_Activity:_ Here are some records; copy every line that holds the word "brown".

[Collected data entries]

◇ ◇ ◇ ◇ ◇

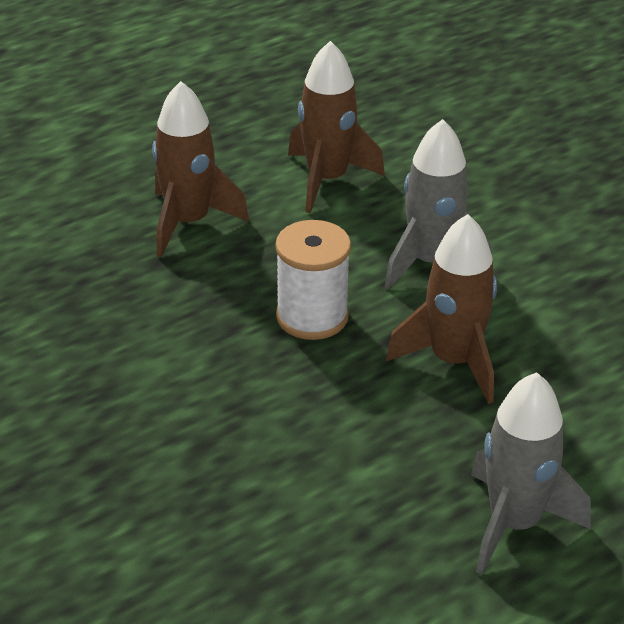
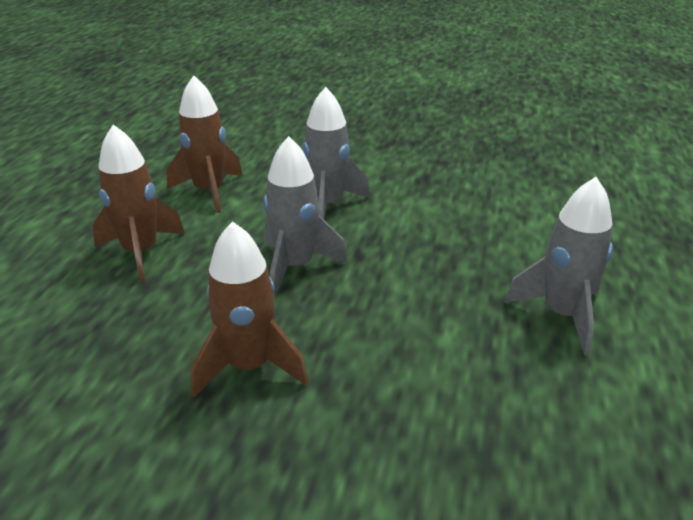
camera: 40 degrees left, 5 degrees down
(312, 317) = (296, 266): white spool -> grey rocket
(453, 361) = (409, 248): brown rocket -> brown rocket (249, 366)

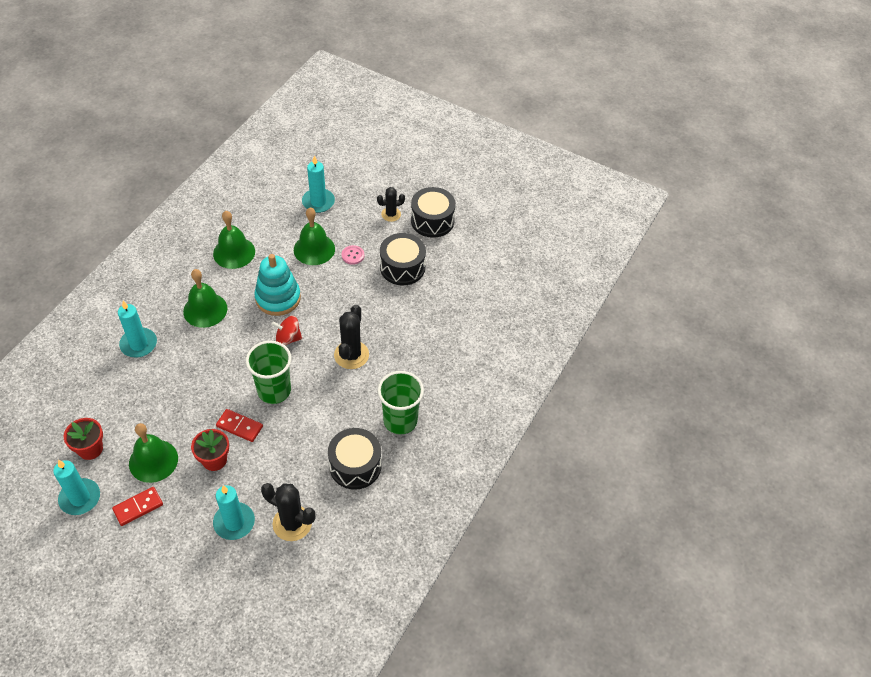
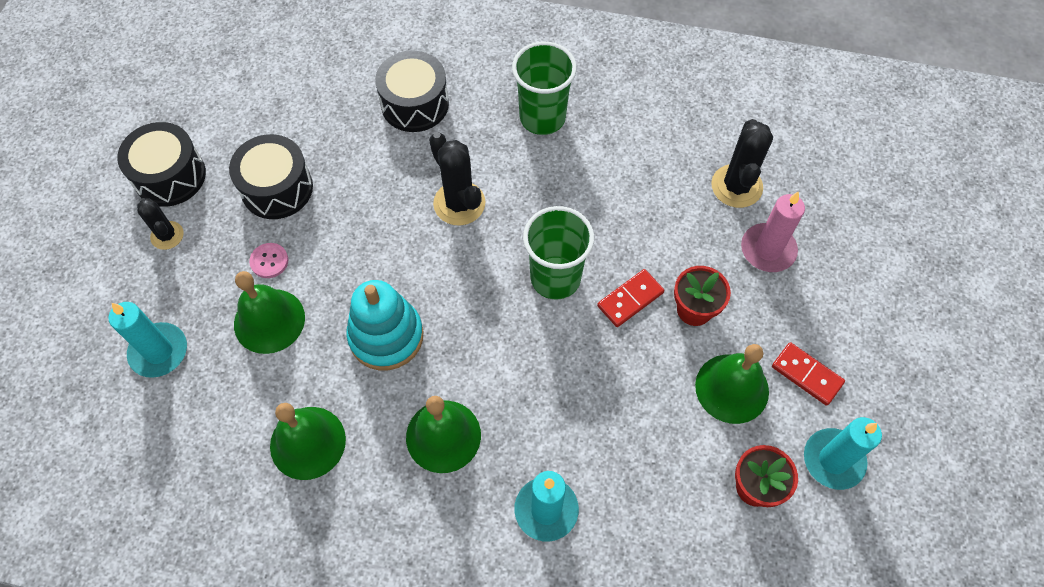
camera: 105 degrees left, 10 degrees up
(234, 522) = (768, 250): turquoise candle -> pink candle
(239, 426) = (630, 299): red domino -> red domino turned 45 degrees clockwise
(288, 338) = (458, 293): red spinning top -> none
(351, 355) = (459, 203): black cactus -> black cactus turned 60 degrees clockwise
(355, 466) = (628, 146): black drum -> black drum (415, 104)

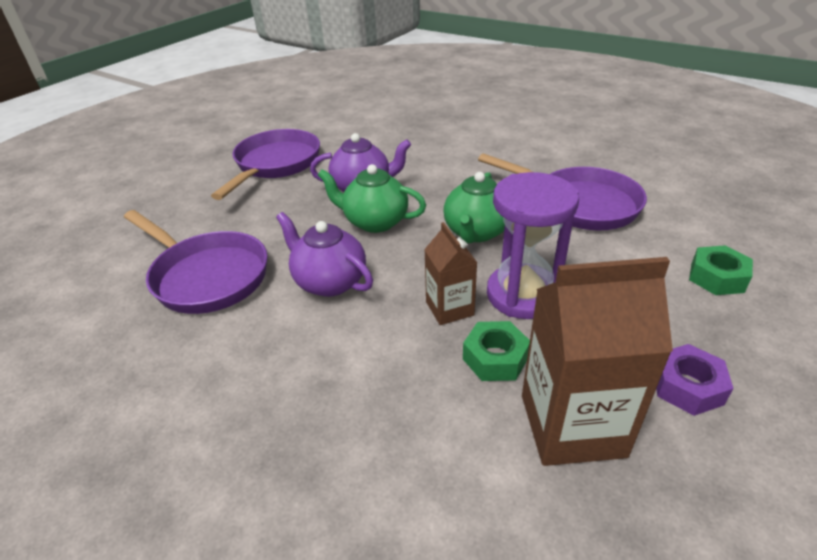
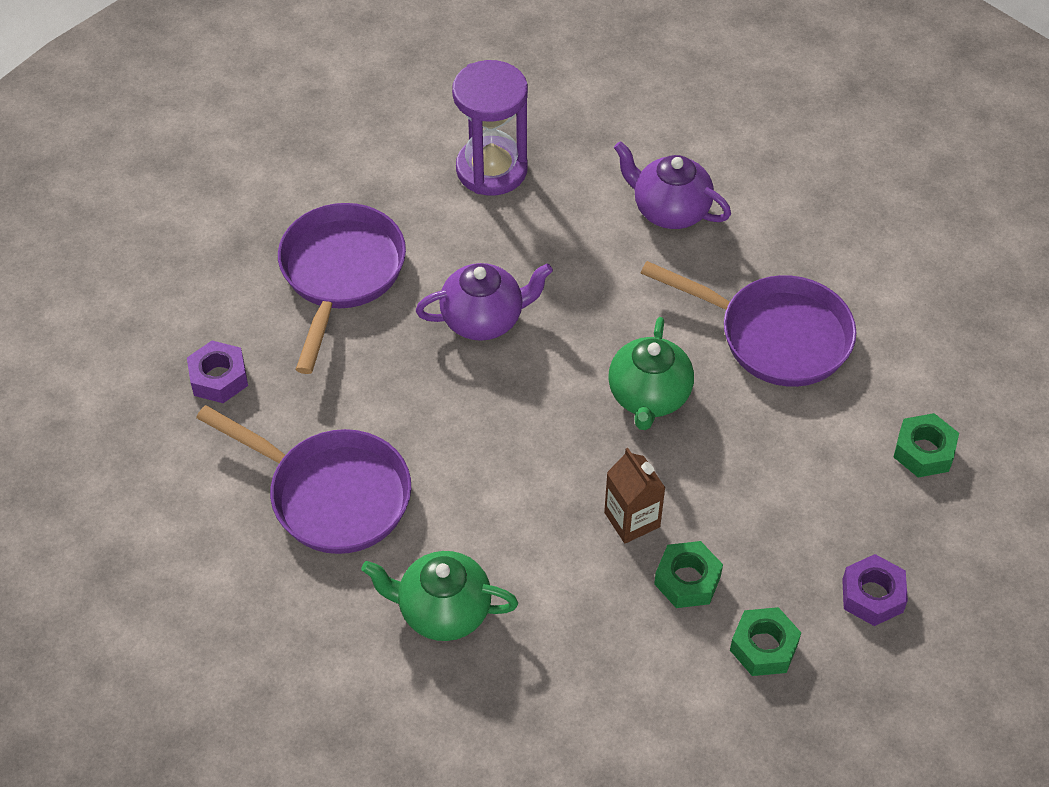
camera: 10 degrees left, 15 degrees up
(165, 208) = (219, 378): none -> purple nut
(329, 282) = (485, 492): purple teapot -> purple teapot (669, 210)
(374, 222) = (516, 386): green teapot -> green teapot (442, 611)
(523, 294) = (711, 493): purple hourglass -> purple hourglass (491, 169)
(572, 425) = (763, 647): brown carton -> green nut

◇ ◇ ◇ ◇ ◇

_Your response:_
(453, 361) = (409, 248): brown rocket -> brown rocket (249, 366)
(572, 425) = (763, 647): brown carton -> green nut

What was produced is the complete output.